>>>
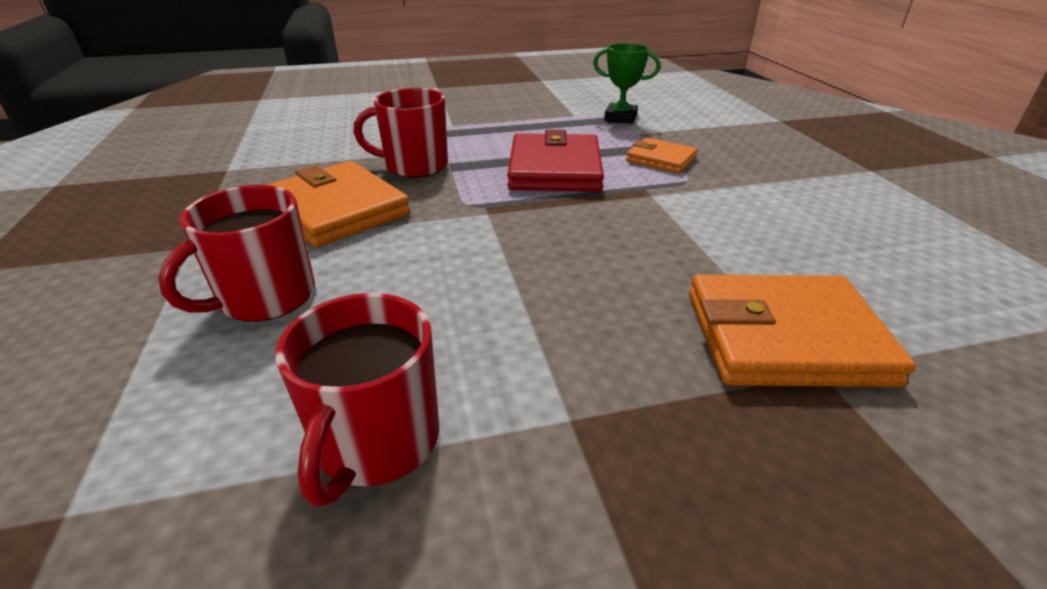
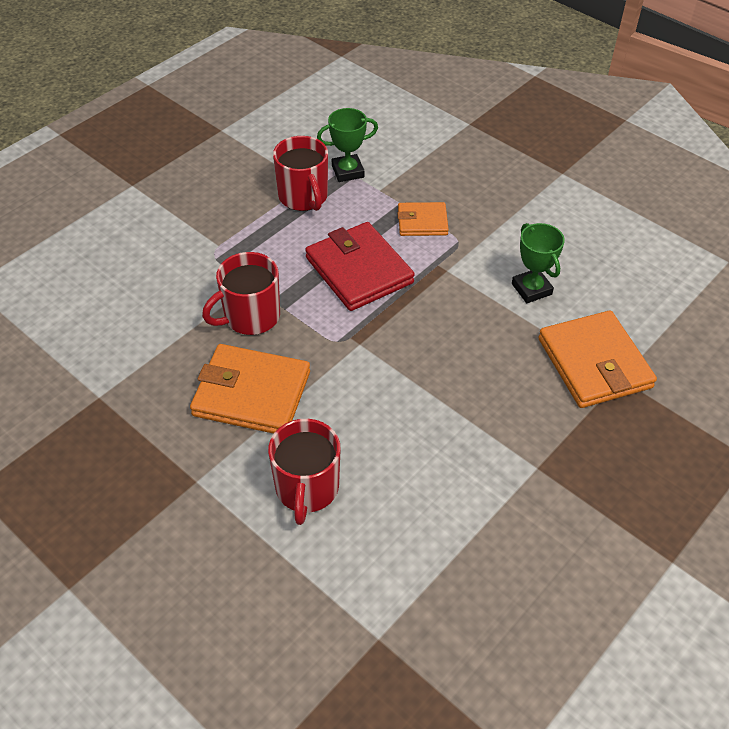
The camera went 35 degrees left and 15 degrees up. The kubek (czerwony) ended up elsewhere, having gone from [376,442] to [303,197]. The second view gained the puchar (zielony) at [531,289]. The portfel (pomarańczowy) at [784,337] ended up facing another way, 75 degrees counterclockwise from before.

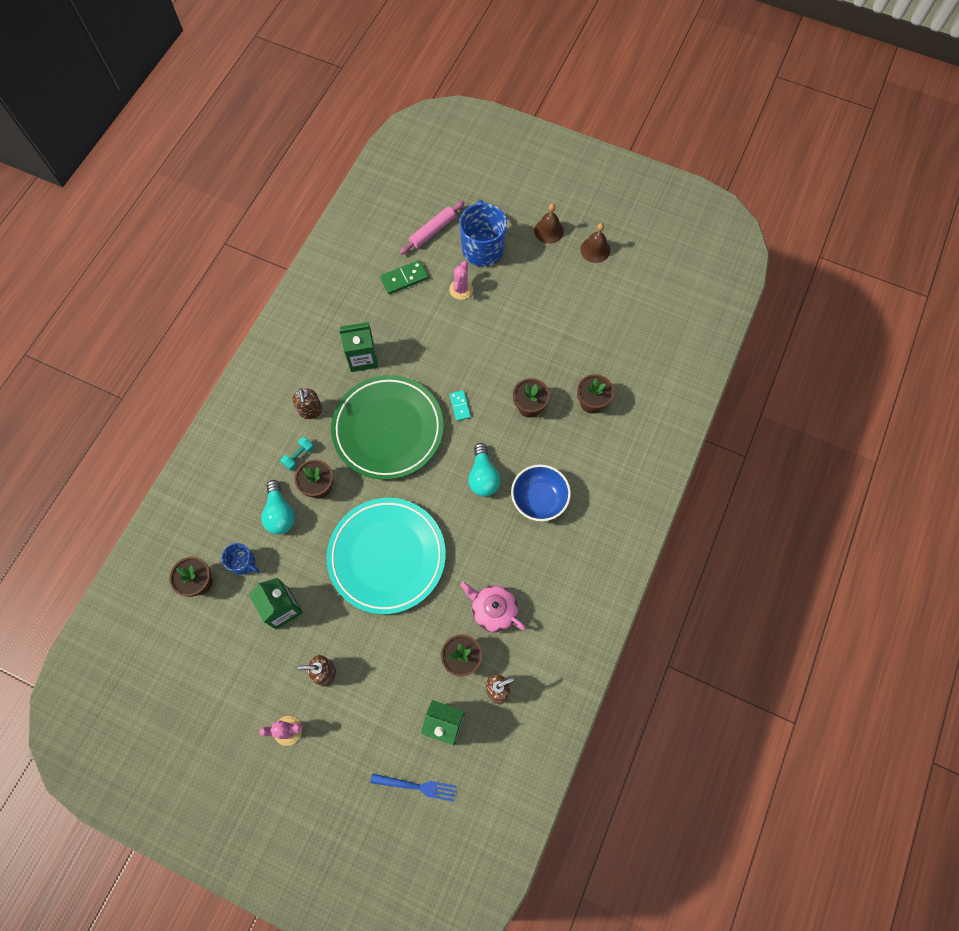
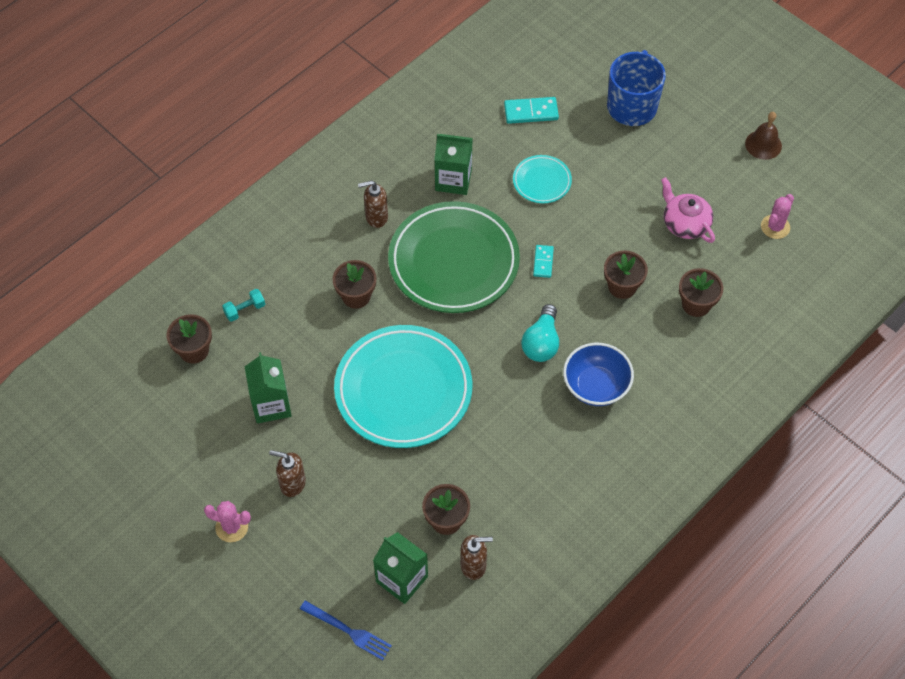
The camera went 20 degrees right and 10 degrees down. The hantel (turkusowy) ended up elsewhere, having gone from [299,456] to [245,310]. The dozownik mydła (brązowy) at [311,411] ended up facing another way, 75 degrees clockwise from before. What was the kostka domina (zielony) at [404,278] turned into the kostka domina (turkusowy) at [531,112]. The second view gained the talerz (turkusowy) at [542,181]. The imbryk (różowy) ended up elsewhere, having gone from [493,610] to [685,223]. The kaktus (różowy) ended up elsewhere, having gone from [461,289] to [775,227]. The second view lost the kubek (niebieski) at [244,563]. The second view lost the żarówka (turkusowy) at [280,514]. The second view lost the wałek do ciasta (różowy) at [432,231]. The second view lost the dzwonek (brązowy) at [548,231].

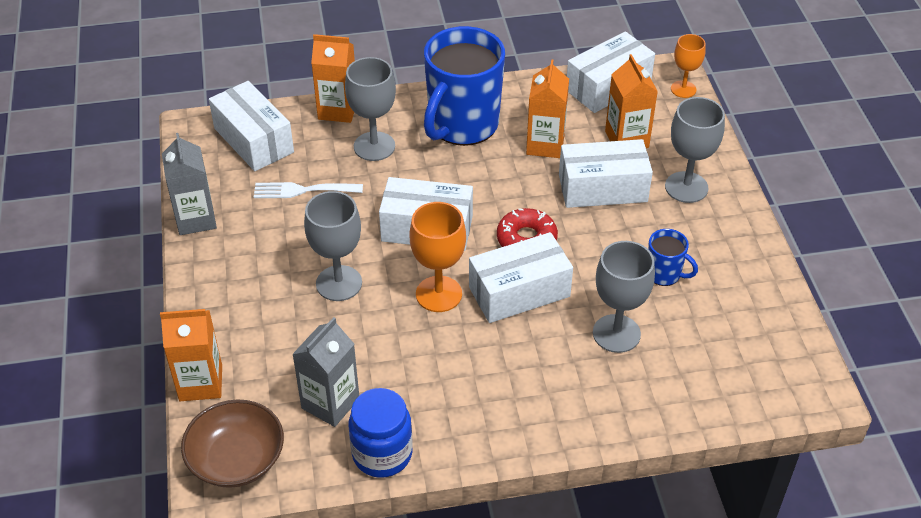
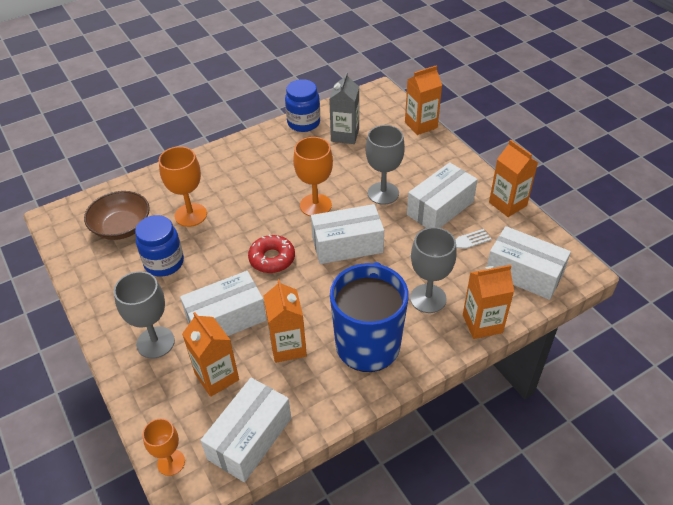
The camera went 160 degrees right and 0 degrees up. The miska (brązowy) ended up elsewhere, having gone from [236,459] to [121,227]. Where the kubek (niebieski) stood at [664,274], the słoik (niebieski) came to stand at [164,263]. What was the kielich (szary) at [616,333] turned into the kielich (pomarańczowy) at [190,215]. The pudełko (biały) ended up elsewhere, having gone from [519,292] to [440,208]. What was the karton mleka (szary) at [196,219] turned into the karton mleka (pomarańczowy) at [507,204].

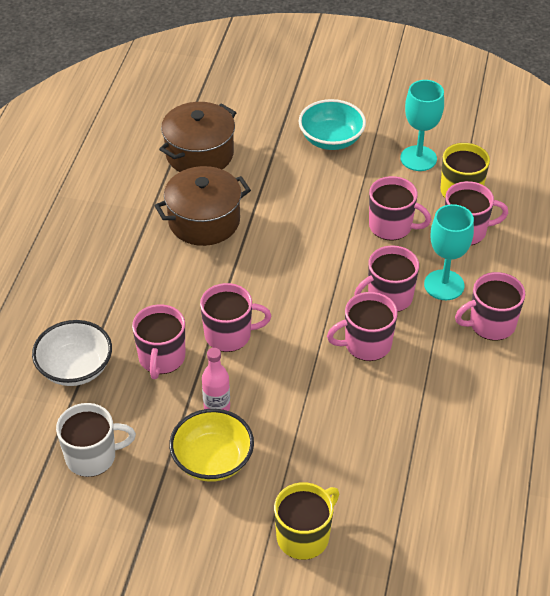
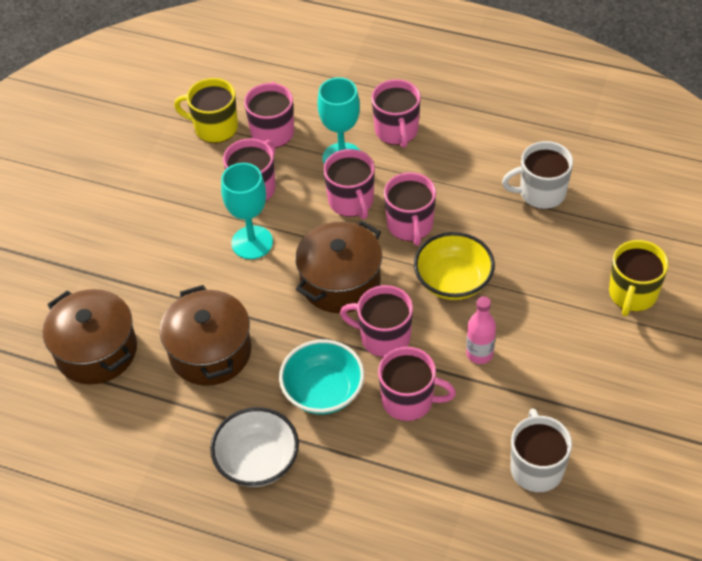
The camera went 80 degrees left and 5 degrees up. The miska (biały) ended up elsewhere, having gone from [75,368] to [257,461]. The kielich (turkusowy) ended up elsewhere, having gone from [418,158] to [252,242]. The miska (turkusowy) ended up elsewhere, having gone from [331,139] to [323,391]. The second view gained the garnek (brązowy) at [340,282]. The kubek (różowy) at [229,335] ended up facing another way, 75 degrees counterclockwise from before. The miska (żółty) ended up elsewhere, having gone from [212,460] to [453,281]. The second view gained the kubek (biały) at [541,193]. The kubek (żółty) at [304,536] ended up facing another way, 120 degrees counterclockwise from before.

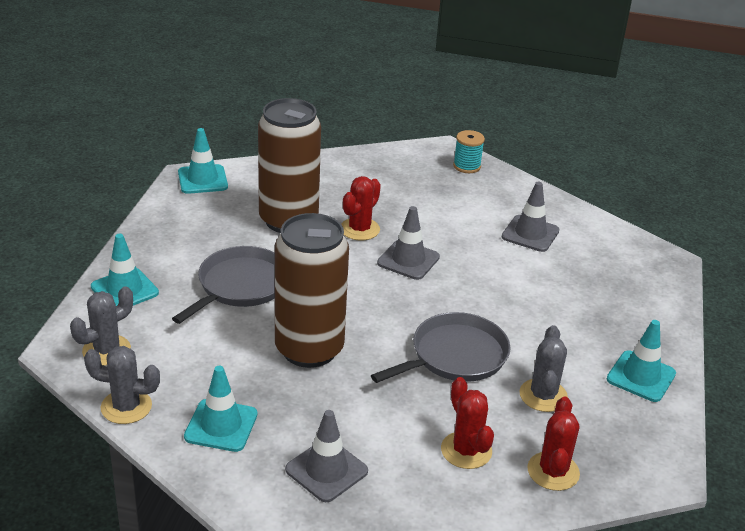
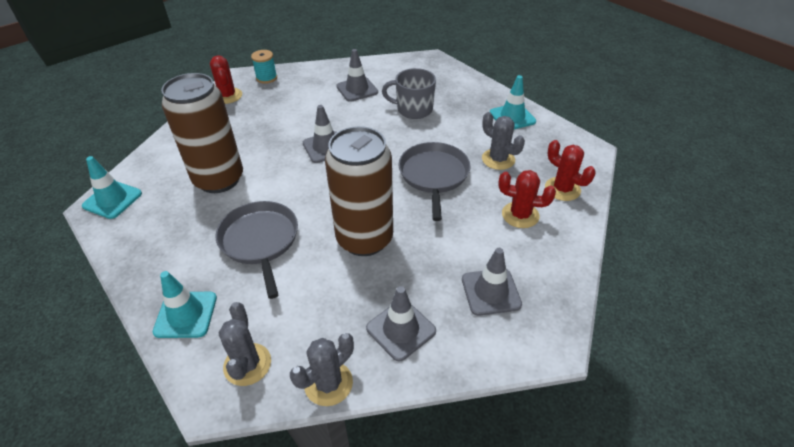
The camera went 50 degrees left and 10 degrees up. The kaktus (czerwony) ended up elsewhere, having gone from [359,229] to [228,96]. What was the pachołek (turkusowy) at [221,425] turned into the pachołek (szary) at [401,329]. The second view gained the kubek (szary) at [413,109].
<<<
» **INSTRUCTIONS TO FOLLOW**
Render the records above word for word and leave the pictures out.

» **EXERCISE OUTPUT**
The camera went 35 degrees left and 15 degrees up. The kubek (czerwony) ended up elsewhere, having gone from [376,442] to [303,197]. The second view gained the puchar (zielony) at [531,289]. The portfel (pomarańczowy) at [784,337] ended up facing another way, 75 degrees counterclockwise from before.

The camera went 20 degrees right and 10 degrees down. The hantel (turkusowy) ended up elsewhere, having gone from [299,456] to [245,310]. The dozownik mydła (brązowy) at [311,411] ended up facing another way, 75 degrees clockwise from before. What was the kostka domina (zielony) at [404,278] turned into the kostka domina (turkusowy) at [531,112]. The second view gained the talerz (turkusowy) at [542,181]. The imbryk (różowy) ended up elsewhere, having gone from [493,610] to [685,223]. The kaktus (różowy) ended up elsewhere, having gone from [461,289] to [775,227]. The second view lost the kubek (niebieski) at [244,563]. The second view lost the żarówka (turkusowy) at [280,514]. The second view lost the wałek do ciasta (różowy) at [432,231]. The second view lost the dzwonek (brązowy) at [548,231].

The camera went 160 degrees right and 0 degrees up. The miska (brązowy) ended up elsewhere, having gone from [236,459] to [121,227]. Where the kubek (niebieski) stood at [664,274], the słoik (niebieski) came to stand at [164,263]. What was the kielich (szary) at [616,333] turned into the kielich (pomarańczowy) at [190,215]. The pudełko (biały) ended up elsewhere, having gone from [519,292] to [440,208]. What was the karton mleka (szary) at [196,219] turned into the karton mleka (pomarańczowy) at [507,204].

The camera went 80 degrees left and 5 degrees up. The miska (biały) ended up elsewhere, having gone from [75,368] to [257,461]. The kielich (turkusowy) ended up elsewhere, having gone from [418,158] to [252,242]. The miska (turkusowy) ended up elsewhere, having gone from [331,139] to [323,391]. The second view gained the garnek (brązowy) at [340,282]. The kubek (różowy) at [229,335] ended up facing another way, 75 degrees counterclockwise from before. The miska (żółty) ended up elsewhere, having gone from [212,460] to [453,281]. The second view gained the kubek (biały) at [541,193]. The kubek (żółty) at [304,536] ended up facing another way, 120 degrees counterclockwise from before.

The camera went 50 degrees left and 10 degrees up. The kaktus (czerwony) ended up elsewhere, having gone from [359,229] to [228,96]. What was the pachołek (turkusowy) at [221,425] turned into the pachołek (szary) at [401,329]. The second view gained the kubek (szary) at [413,109].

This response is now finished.